▶ _Work item_: Please give an exact copy of every line from the one holding "(212, 331) = (95, 252): grey truck -> none" through the final line of the records below.

-.-.-

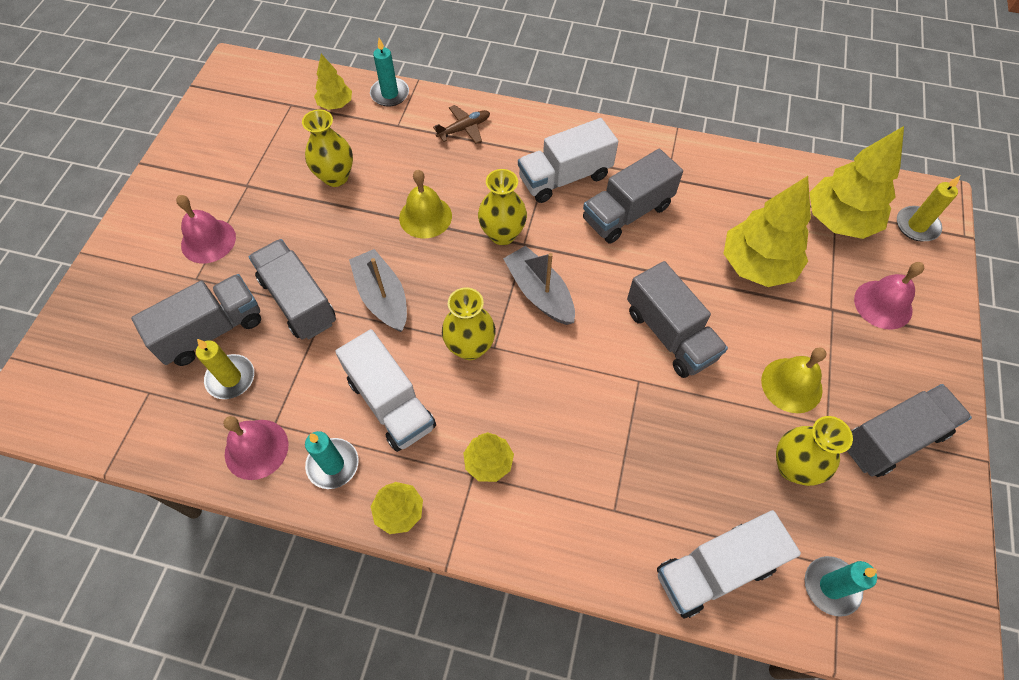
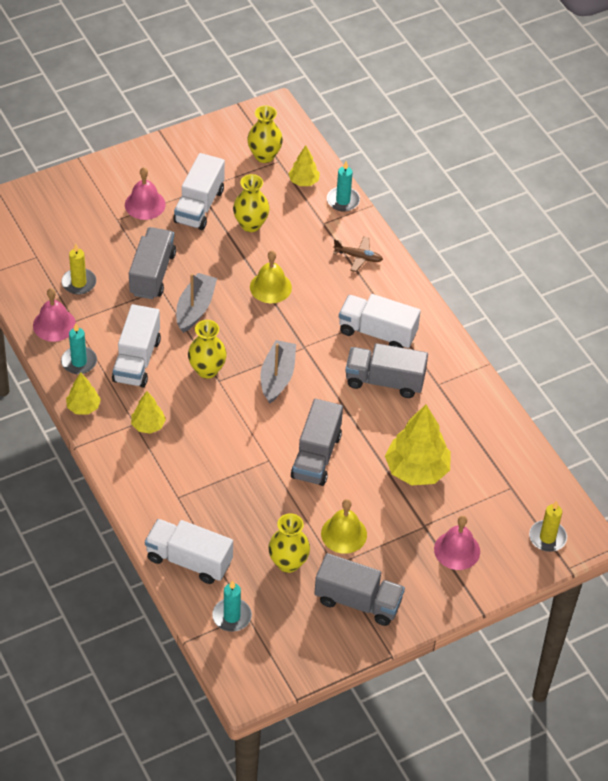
camera: 45 degrees right, 10 degrees down
(212, 331) = (95, 252): grey truck -> none
(265, 199) = (199, 206): none -> white truck
(502, 234) = (299, 332): yellow vase -> yellow vase (264, 156)
(839, 220) = (504, 493): yellow tree -> none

-.-.-

▶ _Result of this task_:
(212, 331) = (95, 252): grey truck -> none
(265, 199) = (199, 206): none -> white truck
(502, 234) = (299, 332): yellow vase -> yellow vase (264, 156)
(839, 220) = (504, 493): yellow tree -> none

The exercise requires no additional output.